## Activity:
Restate word for word the line with "(597, 127) = (783, 412): yellow" and all lines after it; please stop only at the end of the listing below.

++++ Records for the exercise ++++

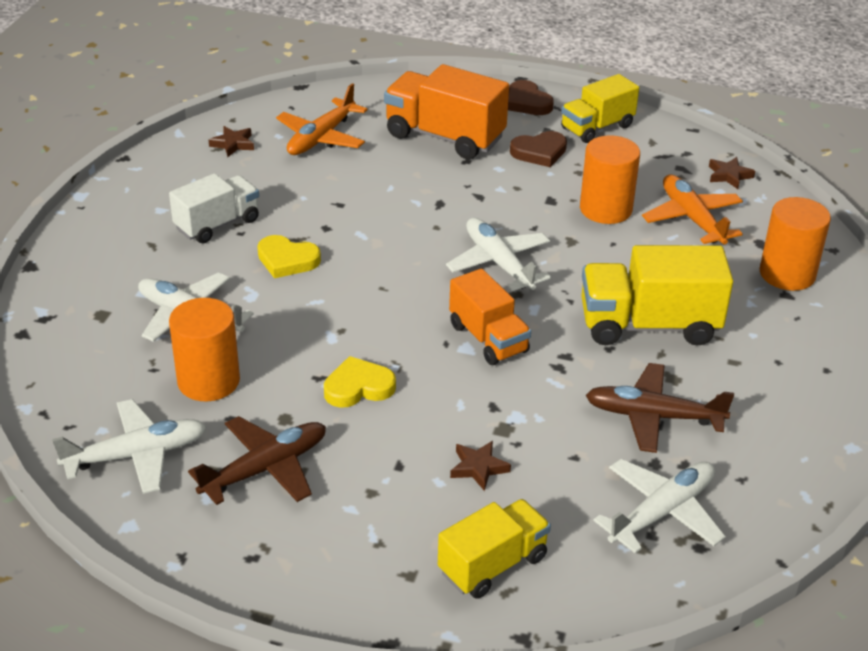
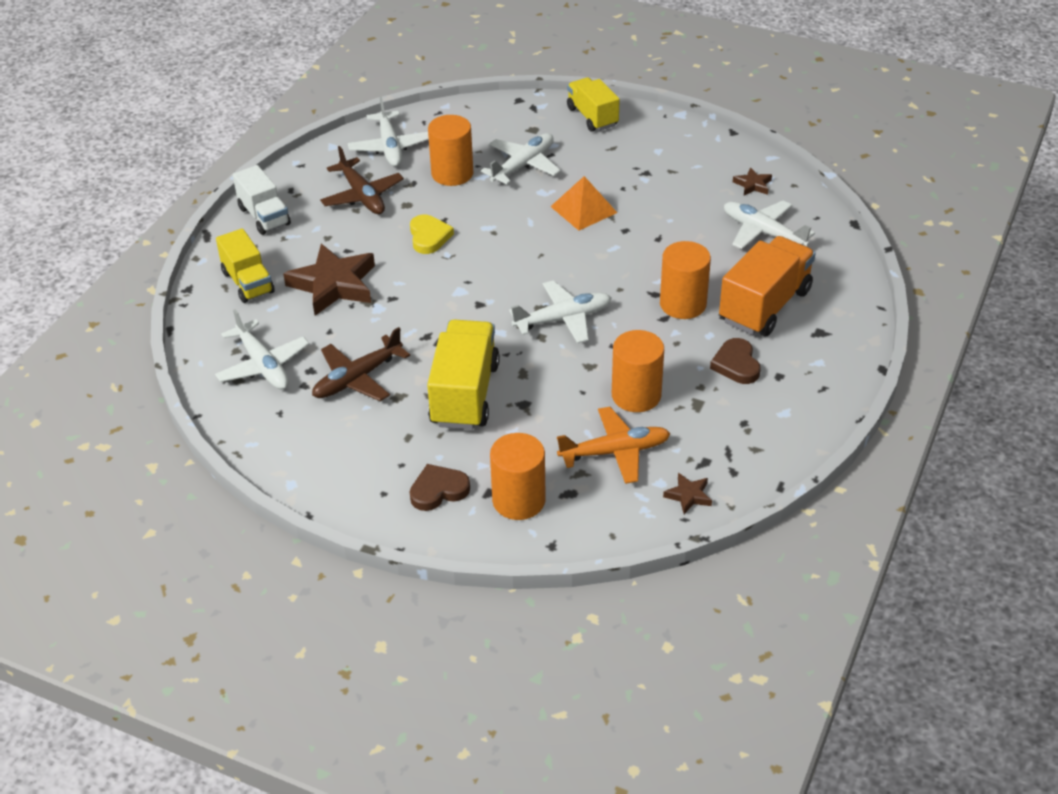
camera: 100 degrees right, 5 degrees up
(217, 224) = (635, 177): white truck -> white truck (264, 216)
(287, 260) = (583, 209): yellow heart -> orange pyramid
(321, 137) = (763, 232): orange plane -> white plane
(453, 185) = (683, 304): none -> orange cylinder
(478, 468) = (333, 285): brown star -> brown star, size x2.19
(488, 338) = (467, 303): orange truck -> none
(527, 102) = (831, 368): brown heart -> brown heart (438, 490)
(597, 127) = (783, 412): yellow truck -> yellow truck (592, 117)
(654, 416) = (358, 378): brown plane -> brown plane turned 150 degrees counterclockwise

++++

## Output for this task:
(597, 127) = (783, 412): yellow truck -> yellow truck (592, 117)
(654, 416) = (358, 378): brown plane -> brown plane turned 150 degrees counterclockwise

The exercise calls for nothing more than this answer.